== Segment start ==

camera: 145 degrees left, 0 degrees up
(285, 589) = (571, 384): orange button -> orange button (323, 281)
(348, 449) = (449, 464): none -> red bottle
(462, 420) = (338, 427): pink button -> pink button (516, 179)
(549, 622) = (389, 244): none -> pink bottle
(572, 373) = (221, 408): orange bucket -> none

== Segment end ==
== Segment start ==

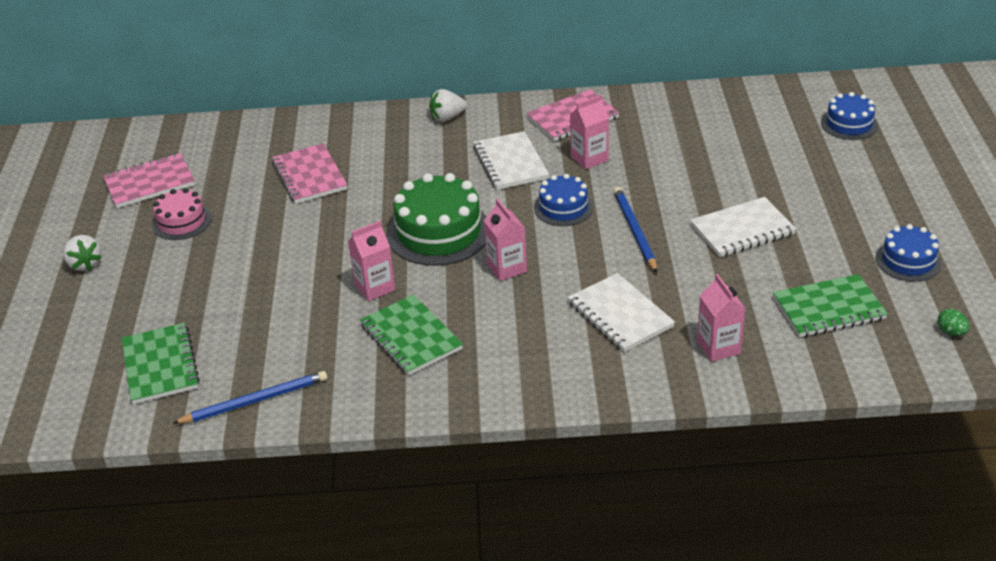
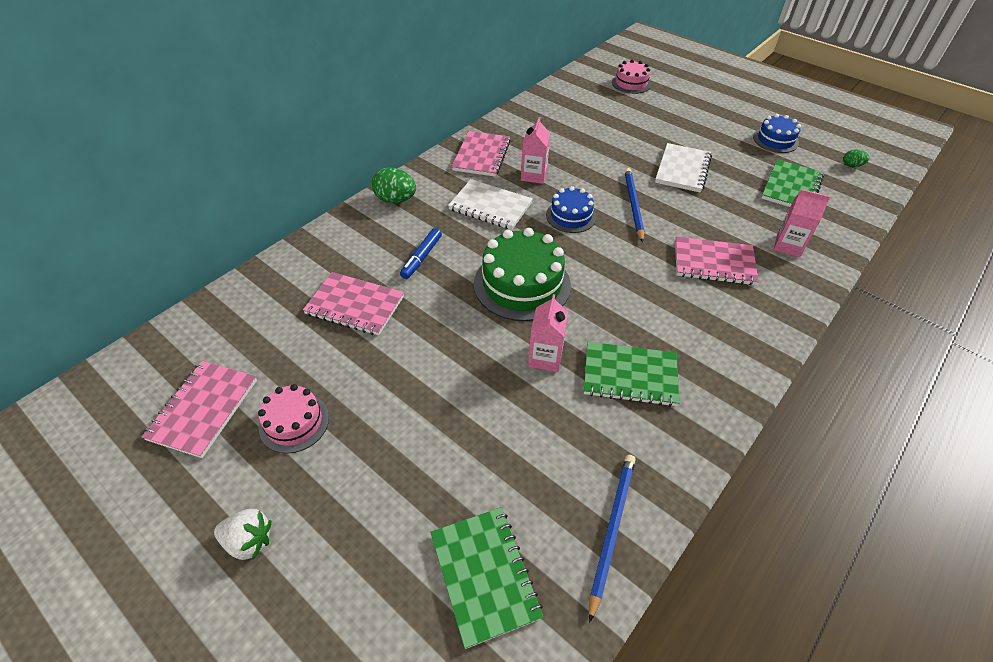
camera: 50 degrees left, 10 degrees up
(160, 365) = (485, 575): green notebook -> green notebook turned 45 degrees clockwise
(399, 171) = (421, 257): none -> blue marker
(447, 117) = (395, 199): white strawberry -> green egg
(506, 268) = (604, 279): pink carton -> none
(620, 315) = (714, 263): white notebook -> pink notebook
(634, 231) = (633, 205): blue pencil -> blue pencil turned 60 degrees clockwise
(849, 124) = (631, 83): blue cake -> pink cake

== Segment end ==
== Segment start ==

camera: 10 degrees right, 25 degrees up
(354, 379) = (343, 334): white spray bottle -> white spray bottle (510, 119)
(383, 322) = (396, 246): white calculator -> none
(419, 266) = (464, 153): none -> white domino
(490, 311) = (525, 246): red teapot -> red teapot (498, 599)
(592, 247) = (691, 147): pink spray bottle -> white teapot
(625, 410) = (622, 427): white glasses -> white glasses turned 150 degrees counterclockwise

== Segment end ==

The expected answer is an exact copy of the lines above, beginning at the line with "camera: 145 degrees left, 0 degrees up" and ending at the line with "(572, 373) = (221, 408): orange", with both ends in.

**SOLUTION TO THIS PROBLEM**
camera: 145 degrees left, 0 degrees up
(285, 589) = (571, 384): orange button -> orange button (323, 281)
(348, 449) = (449, 464): none -> red bottle
(462, 420) = (338, 427): pink button -> pink button (516, 179)
(549, 622) = (389, 244): none -> pink bottle
(572, 373) = (221, 408): orange bucket -> none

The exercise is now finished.